== What is being asked ==
For the entries that follow, restate word for word the line containing "move | cloche", the line containing "309) | x2.17 |", and every line that lies between them.

== Object tracking records ==
________________________

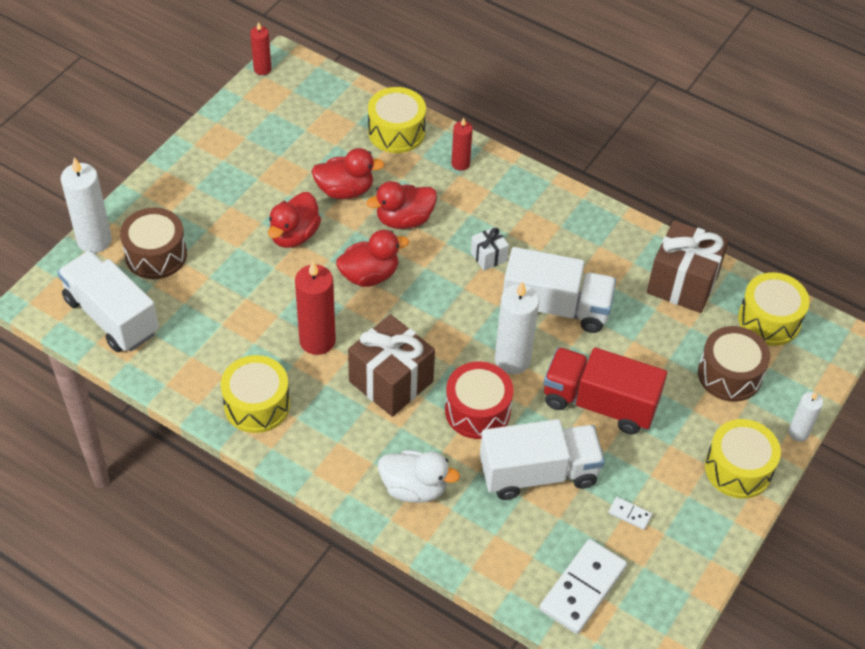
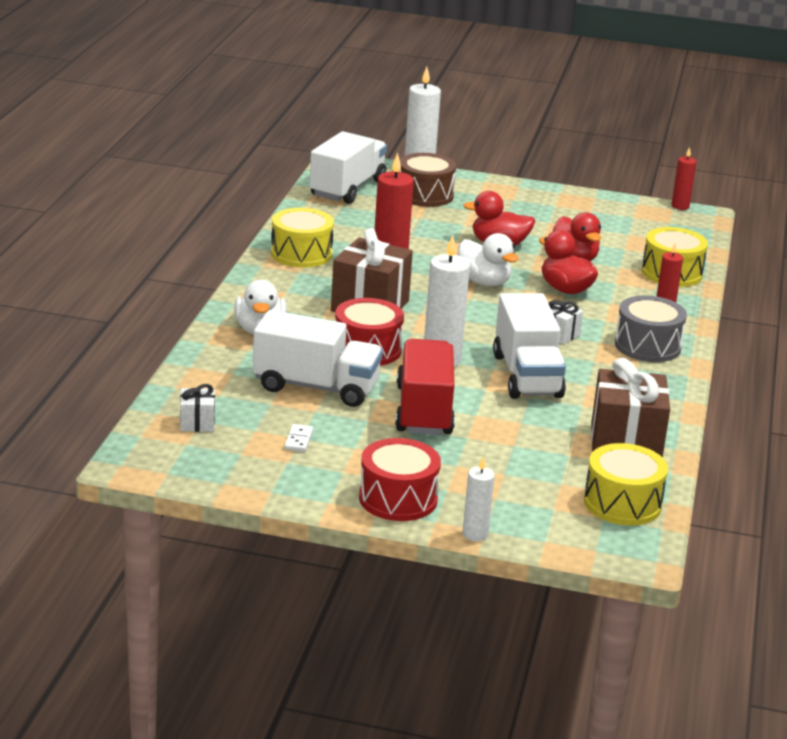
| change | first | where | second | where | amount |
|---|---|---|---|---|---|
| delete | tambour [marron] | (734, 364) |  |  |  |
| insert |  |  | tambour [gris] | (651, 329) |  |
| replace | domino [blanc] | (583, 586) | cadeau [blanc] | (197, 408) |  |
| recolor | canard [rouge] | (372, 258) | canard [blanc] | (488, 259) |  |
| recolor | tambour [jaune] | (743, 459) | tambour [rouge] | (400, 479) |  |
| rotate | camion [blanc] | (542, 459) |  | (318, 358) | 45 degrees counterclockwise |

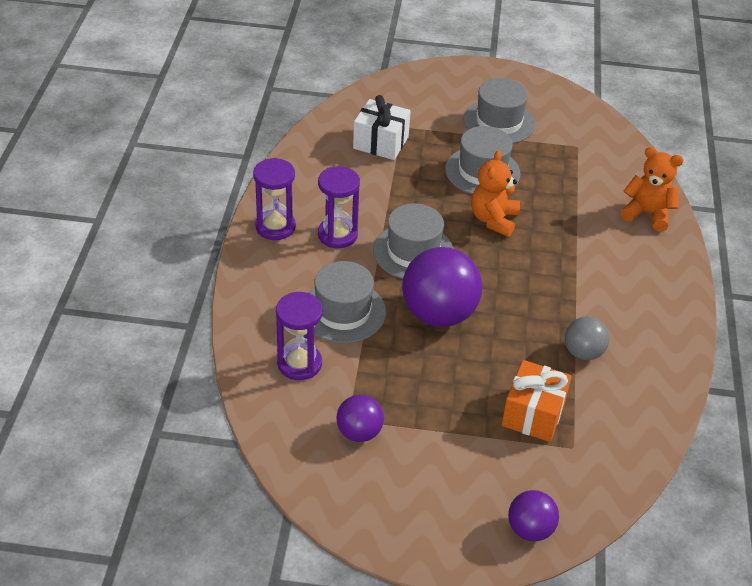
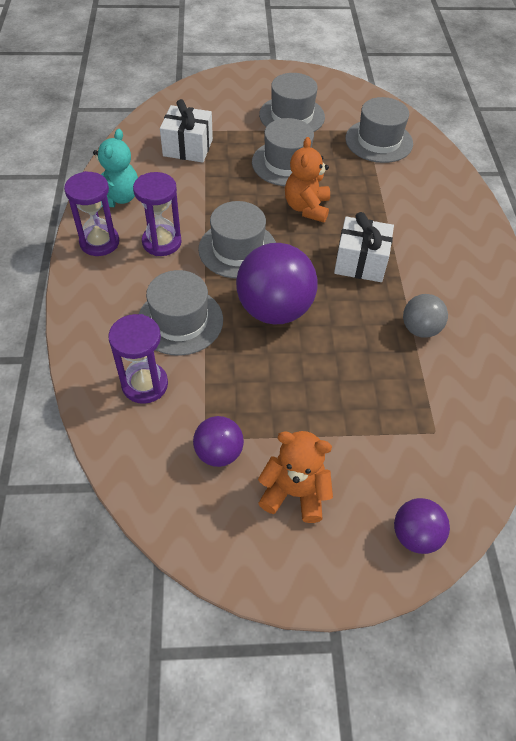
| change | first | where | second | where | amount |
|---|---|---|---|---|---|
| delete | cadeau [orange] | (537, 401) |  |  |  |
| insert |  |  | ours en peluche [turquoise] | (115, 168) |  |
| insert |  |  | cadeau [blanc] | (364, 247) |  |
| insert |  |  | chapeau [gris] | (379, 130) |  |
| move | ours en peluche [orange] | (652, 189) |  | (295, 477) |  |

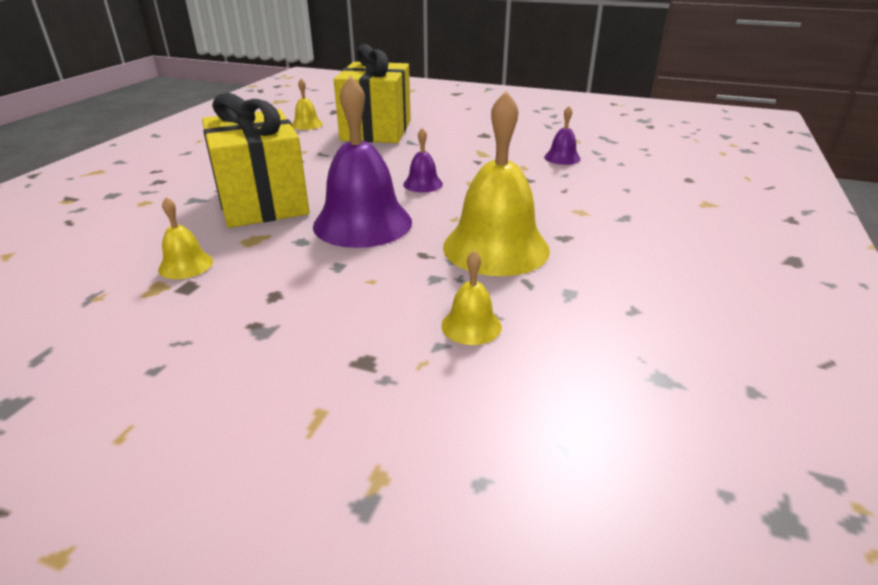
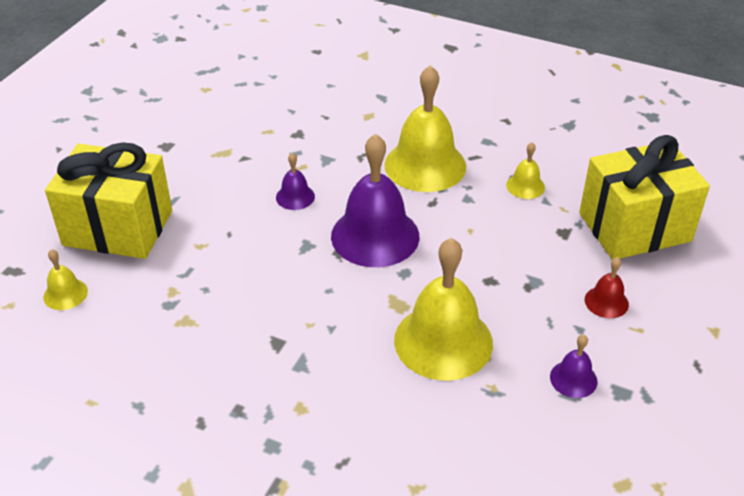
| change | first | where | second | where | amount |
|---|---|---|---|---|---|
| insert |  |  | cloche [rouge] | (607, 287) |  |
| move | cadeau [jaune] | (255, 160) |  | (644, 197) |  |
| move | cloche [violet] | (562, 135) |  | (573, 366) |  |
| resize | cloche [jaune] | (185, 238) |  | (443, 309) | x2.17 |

________________________

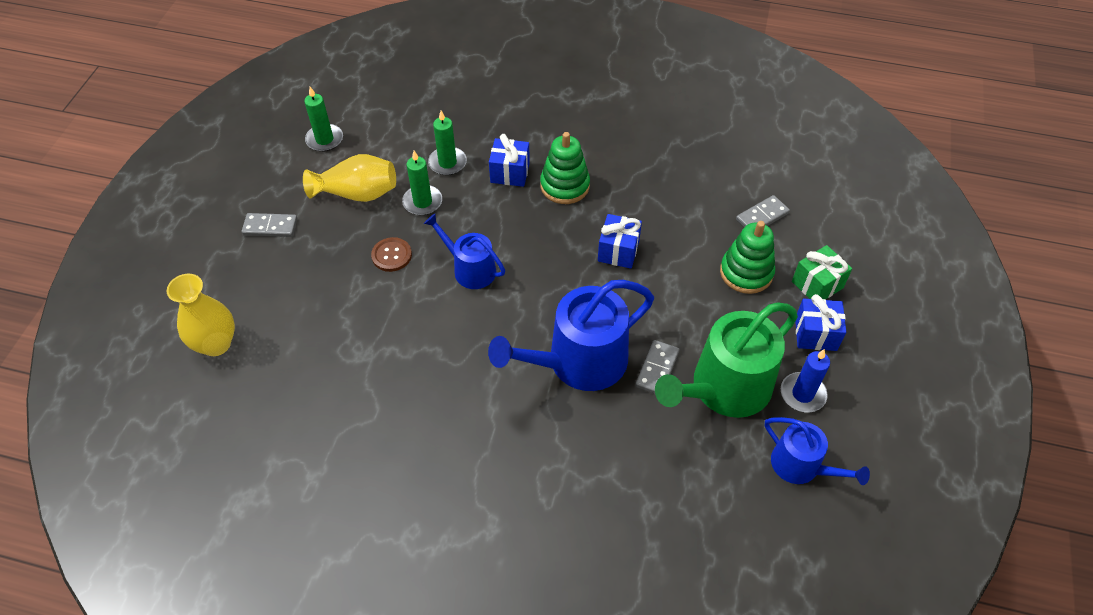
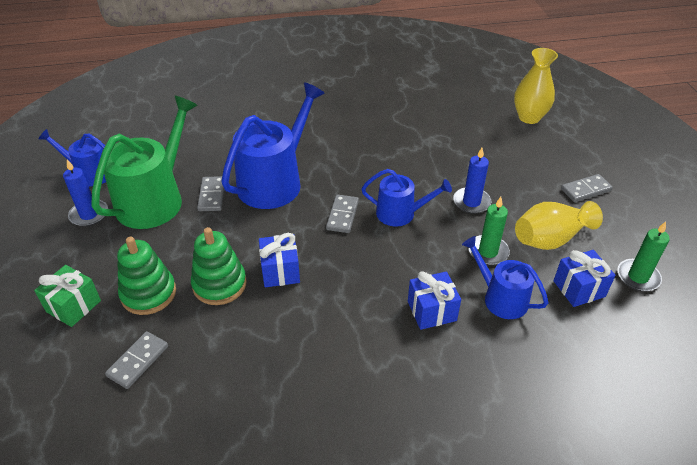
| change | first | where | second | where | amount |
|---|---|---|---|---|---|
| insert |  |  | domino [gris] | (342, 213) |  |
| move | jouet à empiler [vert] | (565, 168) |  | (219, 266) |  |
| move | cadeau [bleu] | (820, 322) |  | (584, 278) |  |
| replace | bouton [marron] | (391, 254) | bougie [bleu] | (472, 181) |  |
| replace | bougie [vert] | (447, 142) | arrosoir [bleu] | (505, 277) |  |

________________________

== Finished exercise ==
| move | cloche [violet] | (562, 135) |  | (573, 366) |  |
| resize | cloche [jaune] | (185, 238) |  | (443, 309) | x2.17 |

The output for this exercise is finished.